_Data extract_:
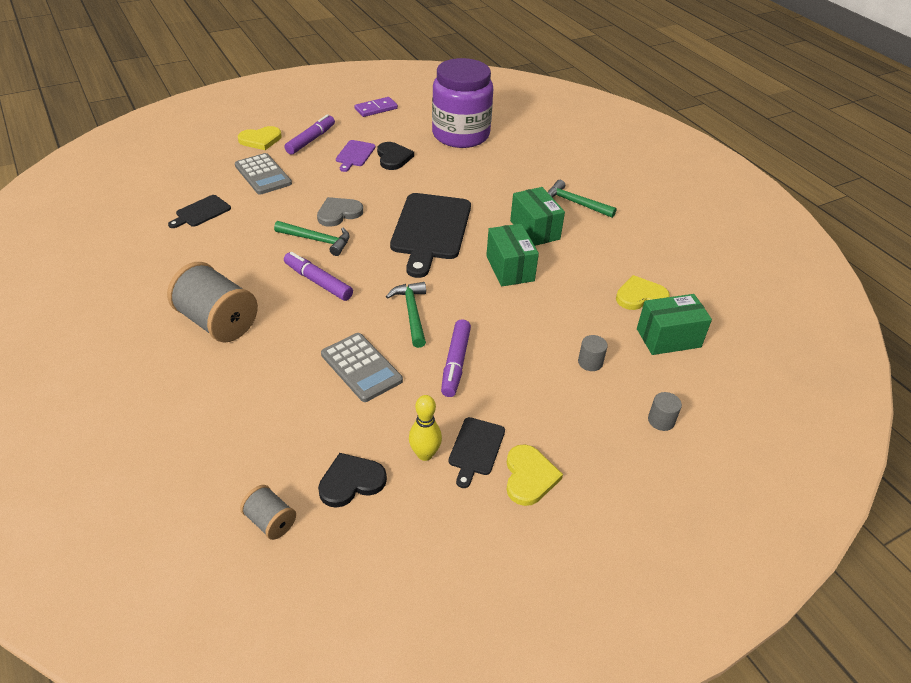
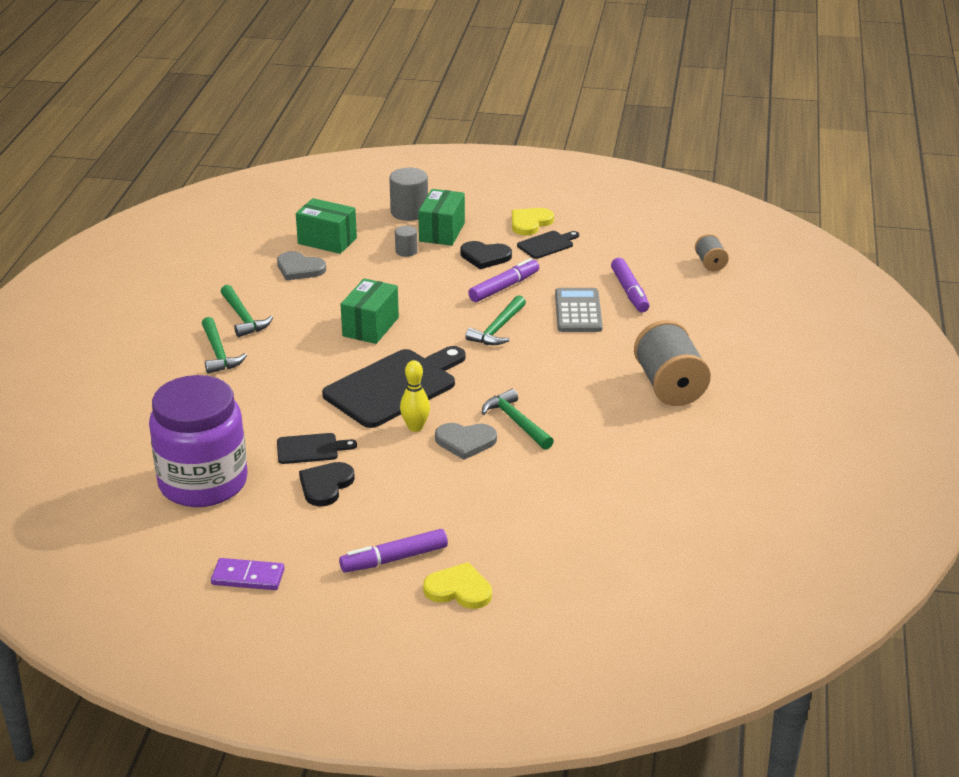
camera: 140 degrees left, 10 degrees down
black cutting board [168,195,231,228] -> black cutting board moved to [277,433,357,464]
grey calculator [235,153,292,195] -> none
purple marker [284,252,353,301] -> purple marker moved to [611,258,649,312]
black heart [318,453,387,508] -> black heart moved to [461,241,512,269]
purple cutting board [336,140,376,172] -> none
yellow bowling pin [409,395,442,461] -> yellow bowling pin moved to [400,360,430,432]
green box [510,187,565,246] -> green box moved to [418,189,465,246]
yellow heart [616,275,670,310] -> grey heart [277,251,326,280]
grey cylinder [648,392,682,431] -> grey cylinder [389,168,428,221], size x1.78
none -> green hammer [221,285,273,337]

_Brief_: Give back the material above exactly as it appears, minus any picture.

_Answer area_:
camera: 140 degrees left, 10 degrees down
black cutting board [168,195,231,228] -> black cutting board moved to [277,433,357,464]
grey calculator [235,153,292,195] -> none
purple marker [284,252,353,301] -> purple marker moved to [611,258,649,312]
black heart [318,453,387,508] -> black heart moved to [461,241,512,269]
purple cutting board [336,140,376,172] -> none
yellow bowling pin [409,395,442,461] -> yellow bowling pin moved to [400,360,430,432]
green box [510,187,565,246] -> green box moved to [418,189,465,246]
yellow heart [616,275,670,310] -> grey heart [277,251,326,280]
grey cylinder [648,392,682,431] -> grey cylinder [389,168,428,221], size x1.78
none -> green hammer [221,285,273,337]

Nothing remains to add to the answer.